DIRECTIONS FOR THIS TASK: The entries below contain pictures, which are to be left out; write out exactly, and only, the lines from the line with "yellow star: (85, 37) -> (110, 42), size x1.5" up to and including the line with "white hexagon: (176, 627) -> (45, 366), moved".

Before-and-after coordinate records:
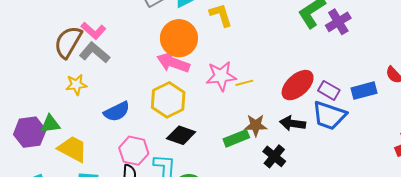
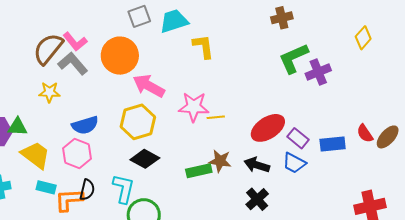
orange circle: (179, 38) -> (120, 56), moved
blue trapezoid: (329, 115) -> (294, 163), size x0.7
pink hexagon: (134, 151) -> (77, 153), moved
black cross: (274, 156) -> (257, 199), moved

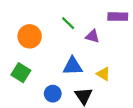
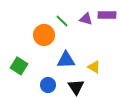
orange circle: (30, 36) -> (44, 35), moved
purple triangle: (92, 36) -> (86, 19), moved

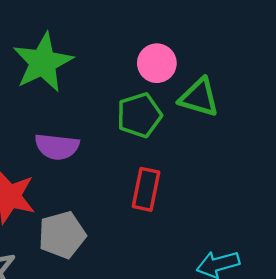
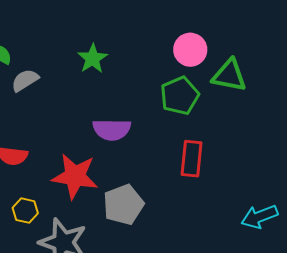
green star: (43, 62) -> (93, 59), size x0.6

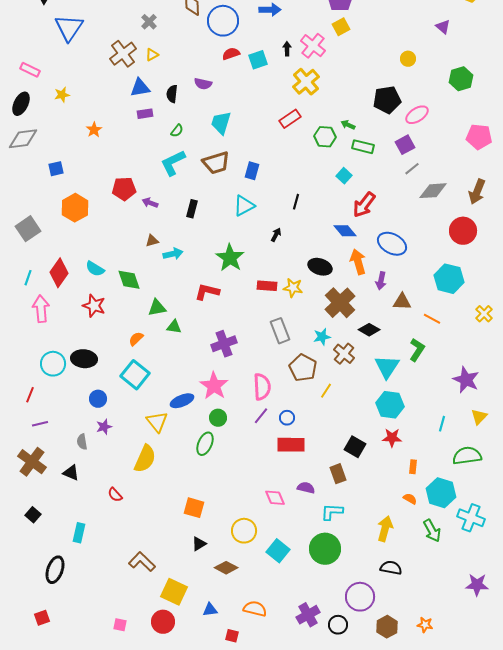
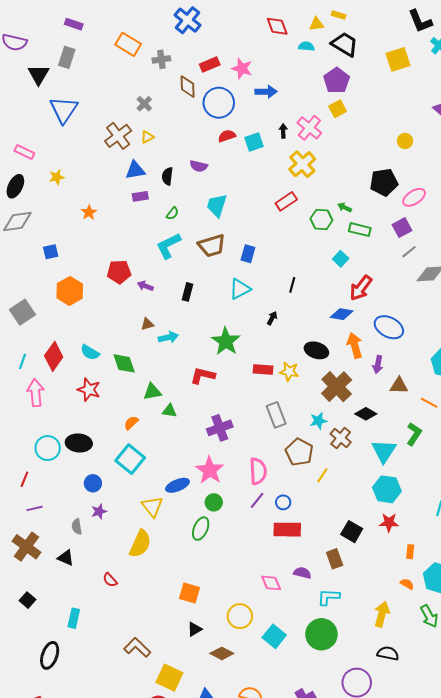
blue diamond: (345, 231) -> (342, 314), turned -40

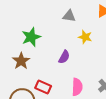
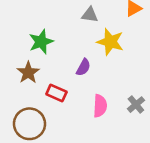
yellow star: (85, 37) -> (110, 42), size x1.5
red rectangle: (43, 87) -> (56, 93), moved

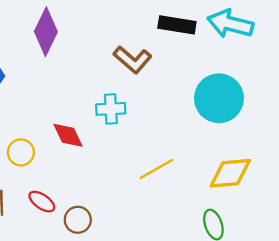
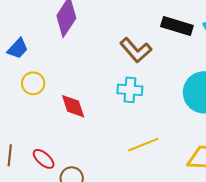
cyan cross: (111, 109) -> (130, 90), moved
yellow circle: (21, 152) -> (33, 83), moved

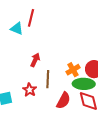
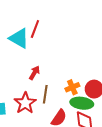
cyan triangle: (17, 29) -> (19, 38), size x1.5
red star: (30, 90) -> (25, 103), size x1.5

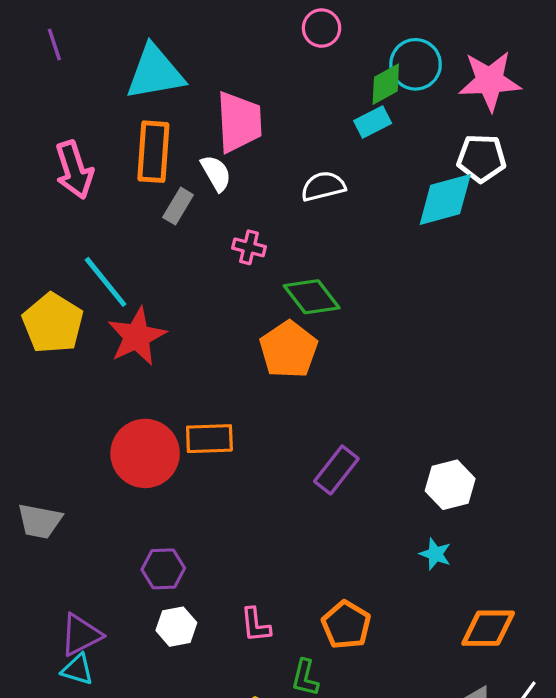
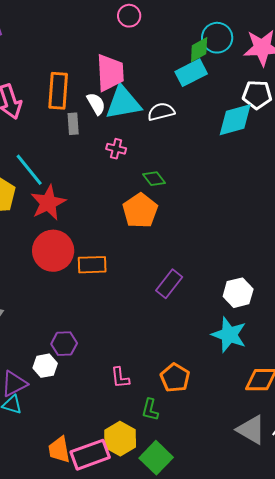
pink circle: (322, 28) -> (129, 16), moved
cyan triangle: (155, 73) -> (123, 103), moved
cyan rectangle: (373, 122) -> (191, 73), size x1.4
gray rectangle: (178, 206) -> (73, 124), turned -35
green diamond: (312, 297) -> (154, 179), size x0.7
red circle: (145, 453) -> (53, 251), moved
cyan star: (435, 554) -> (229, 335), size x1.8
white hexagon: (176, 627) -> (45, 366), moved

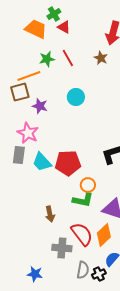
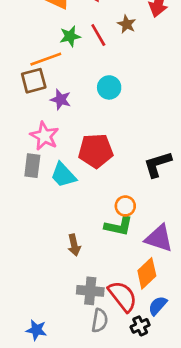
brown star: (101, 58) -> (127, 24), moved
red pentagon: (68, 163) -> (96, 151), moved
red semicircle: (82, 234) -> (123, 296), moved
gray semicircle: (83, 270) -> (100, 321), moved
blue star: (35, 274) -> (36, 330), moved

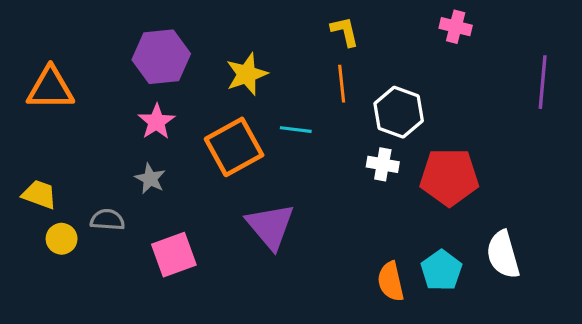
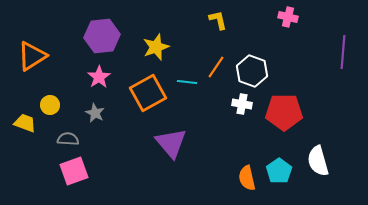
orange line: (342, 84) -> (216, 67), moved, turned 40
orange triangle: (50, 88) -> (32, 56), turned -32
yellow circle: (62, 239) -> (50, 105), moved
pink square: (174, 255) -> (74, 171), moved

--

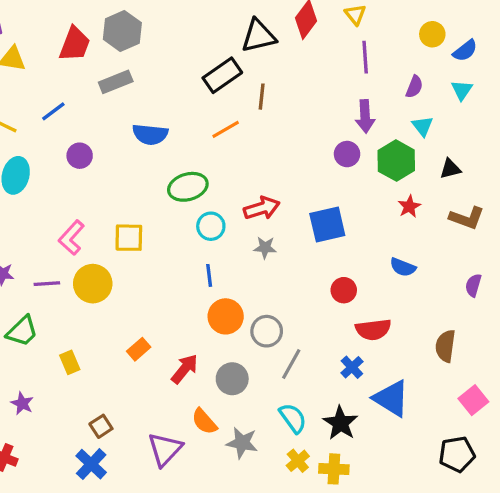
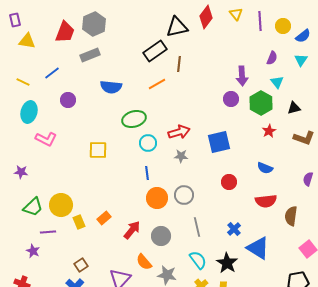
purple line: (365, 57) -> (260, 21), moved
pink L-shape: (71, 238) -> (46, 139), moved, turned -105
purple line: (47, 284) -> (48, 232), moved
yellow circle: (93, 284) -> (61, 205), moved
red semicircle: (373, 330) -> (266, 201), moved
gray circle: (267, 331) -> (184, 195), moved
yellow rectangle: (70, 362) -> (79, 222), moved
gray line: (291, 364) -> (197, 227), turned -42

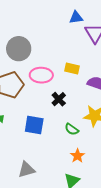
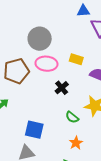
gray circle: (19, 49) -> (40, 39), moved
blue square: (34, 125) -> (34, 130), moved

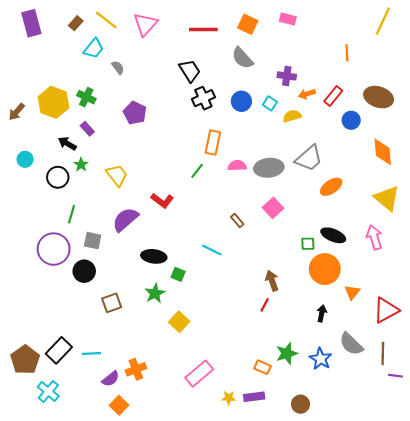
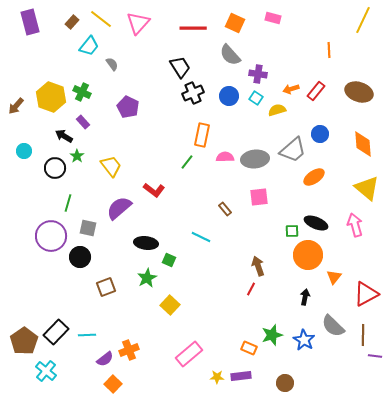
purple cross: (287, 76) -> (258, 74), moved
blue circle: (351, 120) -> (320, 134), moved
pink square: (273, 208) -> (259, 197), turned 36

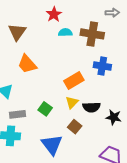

TASK RESULT:
yellow star: (85, 37) -> (110, 42), size x1.5
red rectangle: (43, 87) -> (56, 93), moved

cyan cross: (111, 109) -> (130, 90), moved
yellow circle: (21, 152) -> (33, 83), moved

cyan triangle: (17, 29) -> (19, 38), size x1.5
red star: (30, 90) -> (25, 103), size x1.5

pink circle: (322, 28) -> (129, 16), moved
cyan triangle: (155, 73) -> (123, 103), moved
cyan rectangle: (373, 122) -> (191, 73), size x1.4
gray rectangle: (178, 206) -> (73, 124), turned -35
green diamond: (312, 297) -> (154, 179), size x0.7
red circle: (145, 453) -> (53, 251), moved
cyan star: (435, 554) -> (229, 335), size x1.8
white hexagon: (176, 627) -> (45, 366), moved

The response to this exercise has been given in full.